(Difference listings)

------------

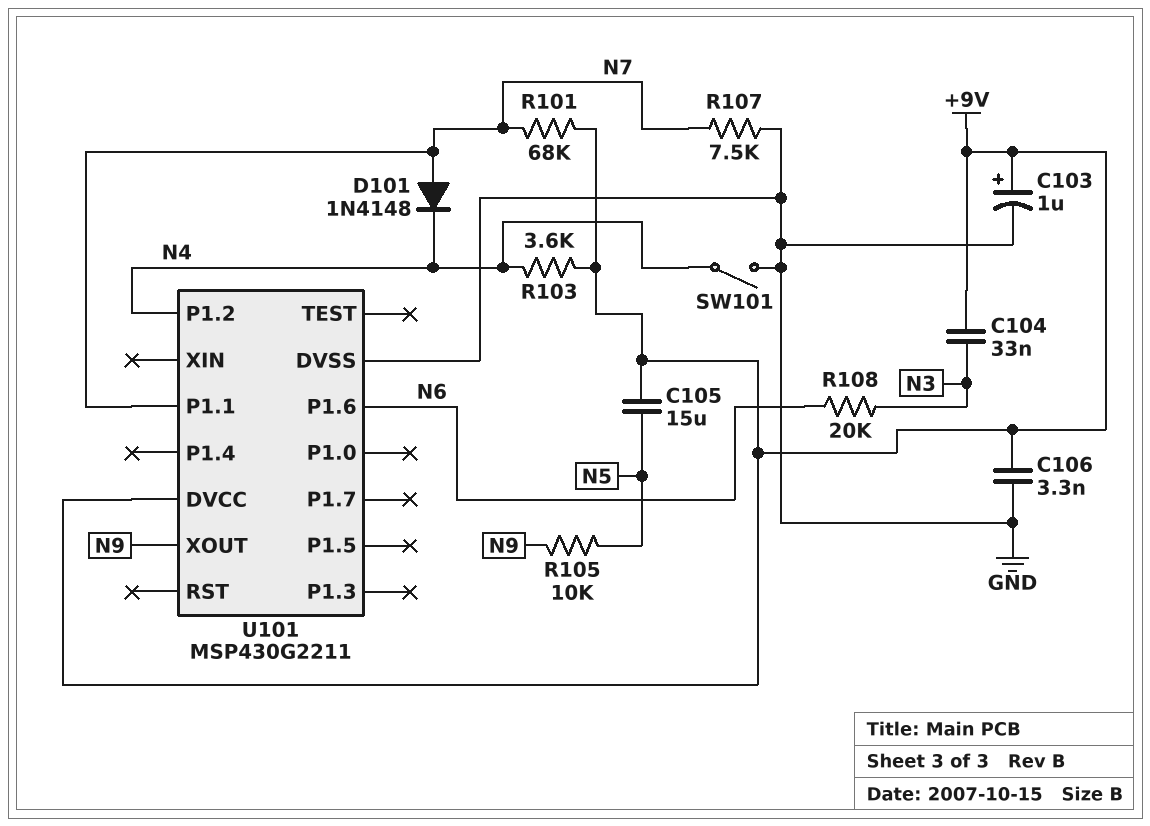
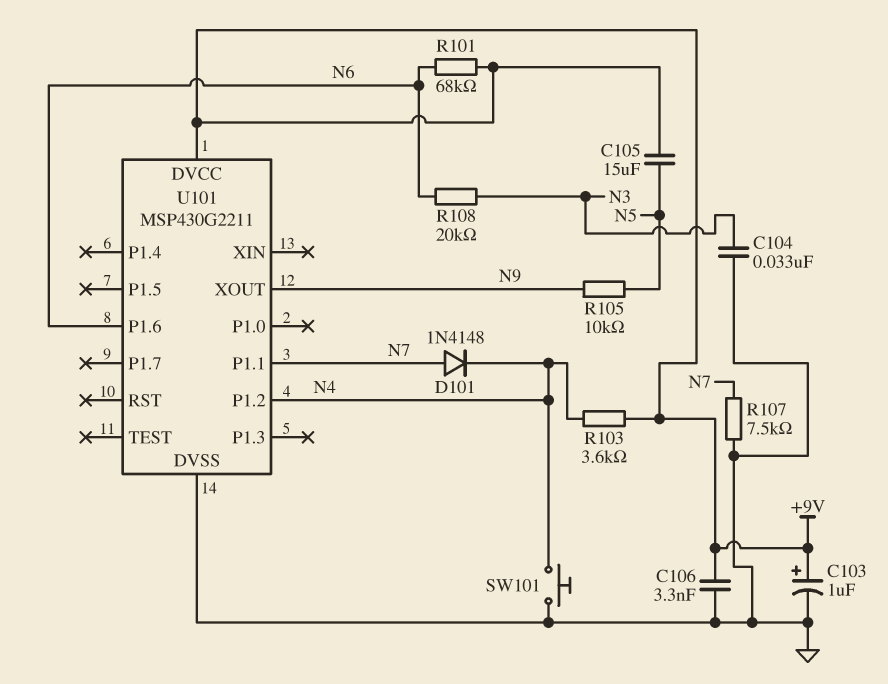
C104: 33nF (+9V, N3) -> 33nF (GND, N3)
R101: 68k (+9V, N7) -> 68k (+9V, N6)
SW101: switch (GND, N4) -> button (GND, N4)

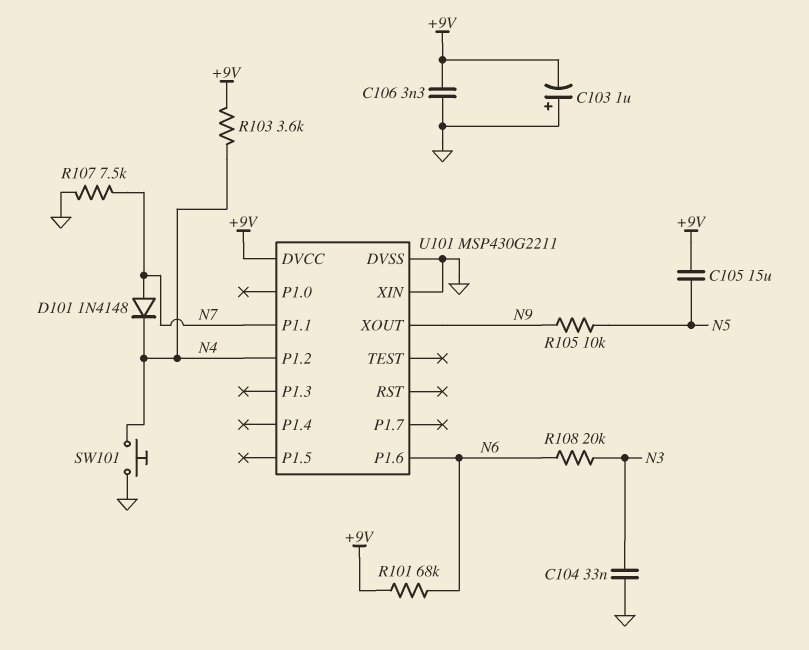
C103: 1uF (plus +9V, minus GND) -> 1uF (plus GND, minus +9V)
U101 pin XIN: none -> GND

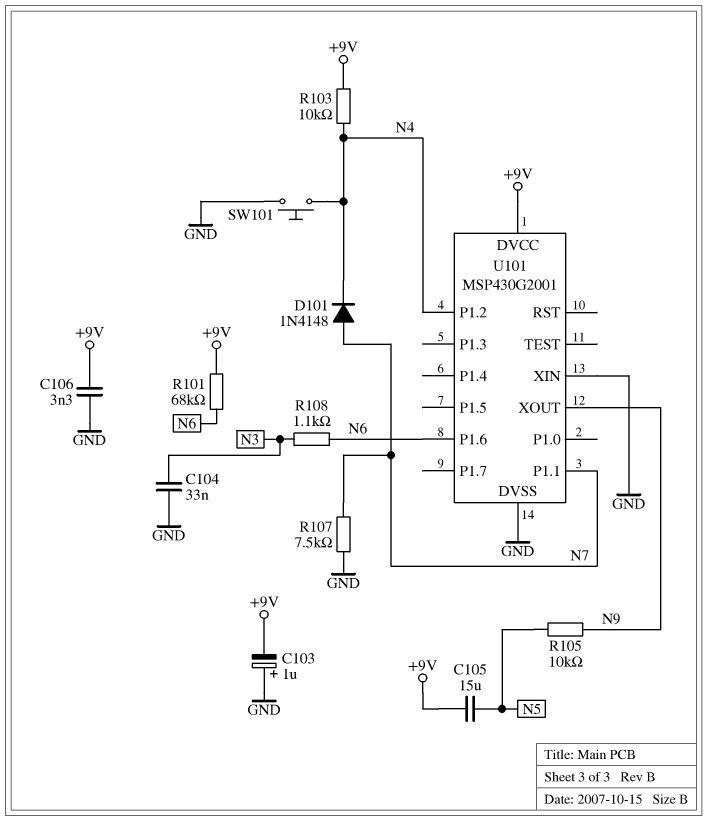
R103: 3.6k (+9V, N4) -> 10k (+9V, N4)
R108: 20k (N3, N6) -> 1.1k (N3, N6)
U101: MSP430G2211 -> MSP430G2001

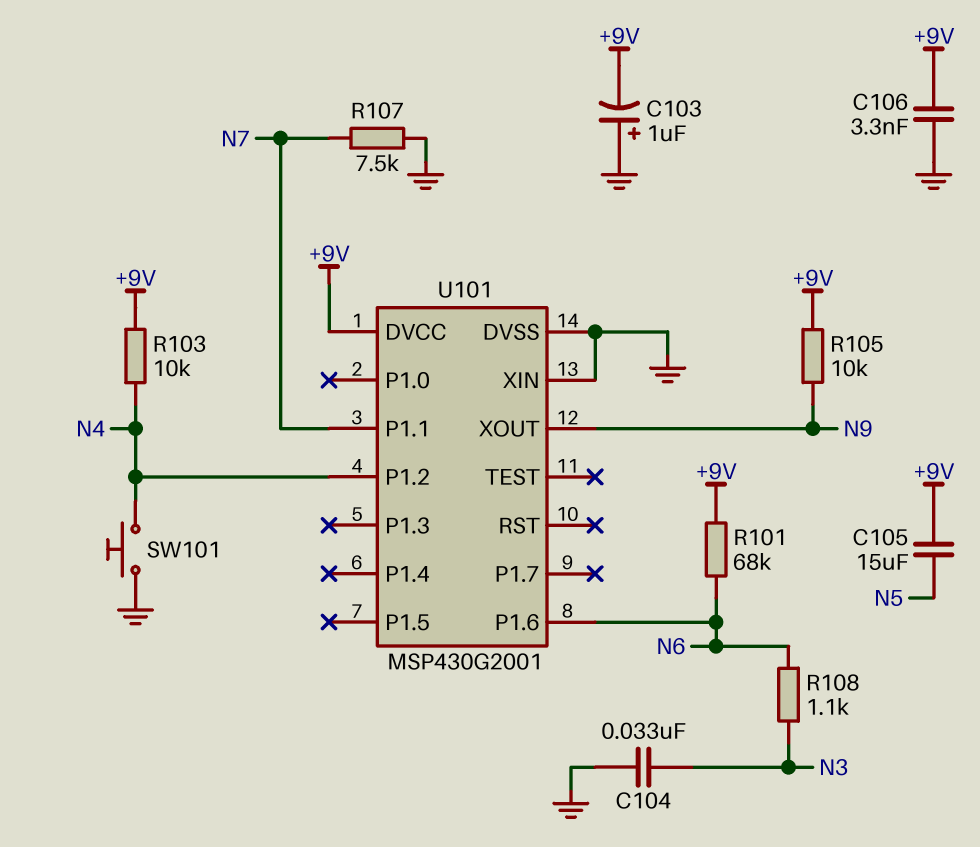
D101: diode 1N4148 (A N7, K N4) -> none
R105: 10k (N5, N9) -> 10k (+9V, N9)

------------

WORK ITEM:
Exactly repeat only the lines from the one with "R103: 3.6k (+9V, N4) -> 10k (+9V, N4)" to the closing line above, both included, and omit every picture.

TASK OUTPUT:
R103: 3.6k (+9V, N4) -> 10k (+9V, N4)
R108: 20k (N3, N6) -> 1.1k (N3, N6)
U101: MSP430G2211 -> MSP430G2001

D101: diode 1N4148 (A N7, K N4) -> none
R105: 10k (N5, N9) -> 10k (+9V, N9)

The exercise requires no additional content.